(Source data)

═══

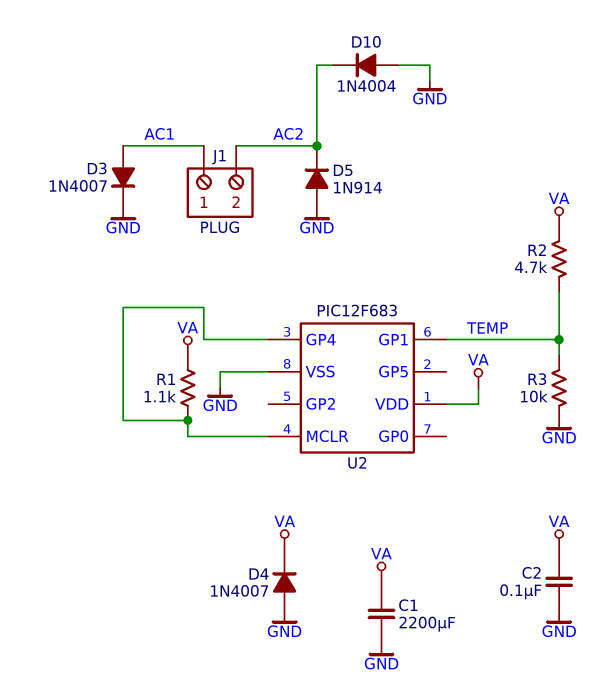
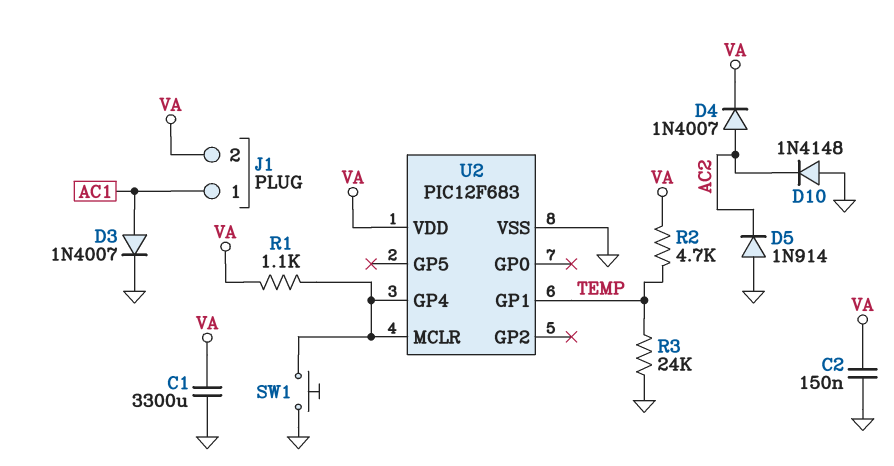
C1: 2200uF (GND, VA) -> 3300uF (GND, VA)
C2: 100nF (GND, VA) -> 150nF (GND, VA)
D4: diode 1N4007 (A GND, K VA) -> diode 1N4007 (A AC2, K VA)
D10: diode 1N4004 (A GND, K AC2) -> diode 1N4148 (A GND, K AC2)
J1 pin 2: AC2 -> VA
R3: 10k (GND, TEMP) -> 24k (GND, TEMP)
SW1: none -> button (GND, U2/GP4)

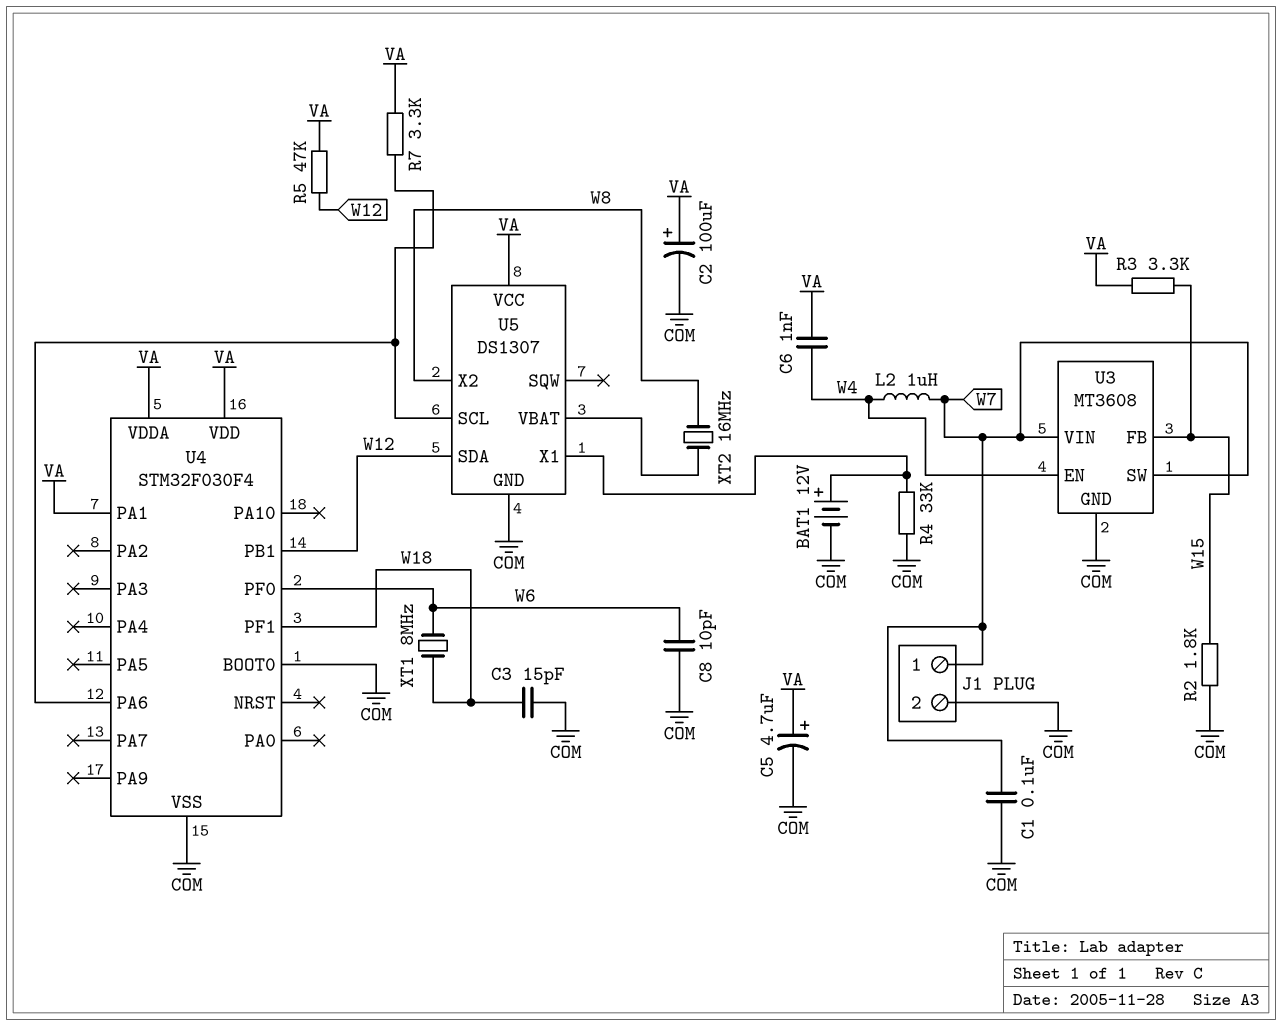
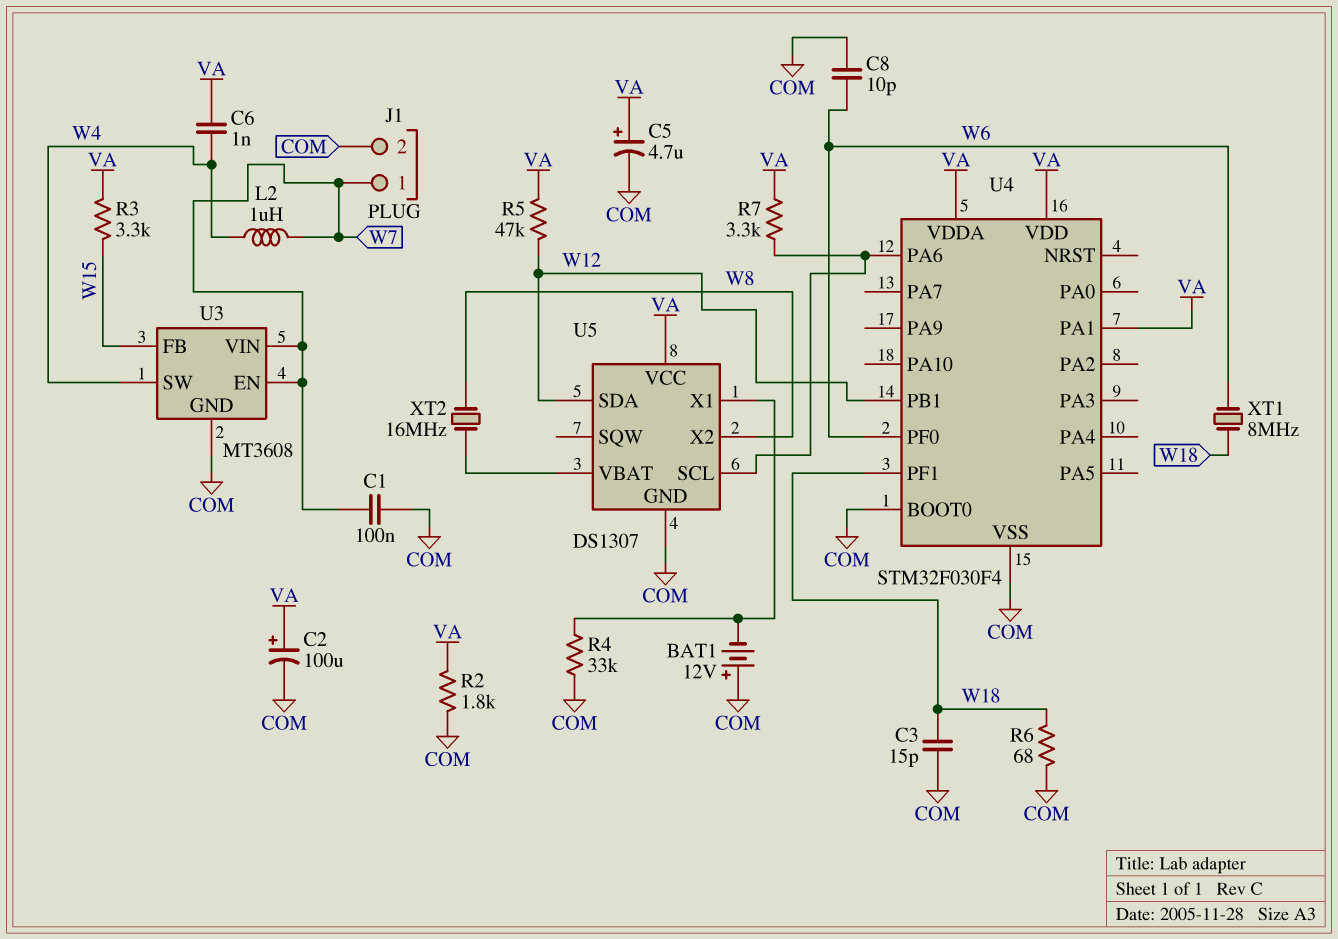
BAT1: 12V (plus U5/X1, minus COM) -> 12V (plus COM, minus U5/X1)
R2: 1.8k (COM, W15) -> 1.8k (COM, VA)
R6: none -> 68 (COM, W18)
U3 pin EN: W4 -> W7
U3 pin SW: W7 -> W4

═══

Tally the lines in the records above that contain the string "diode" and report only the tally.

### RESPONSE
2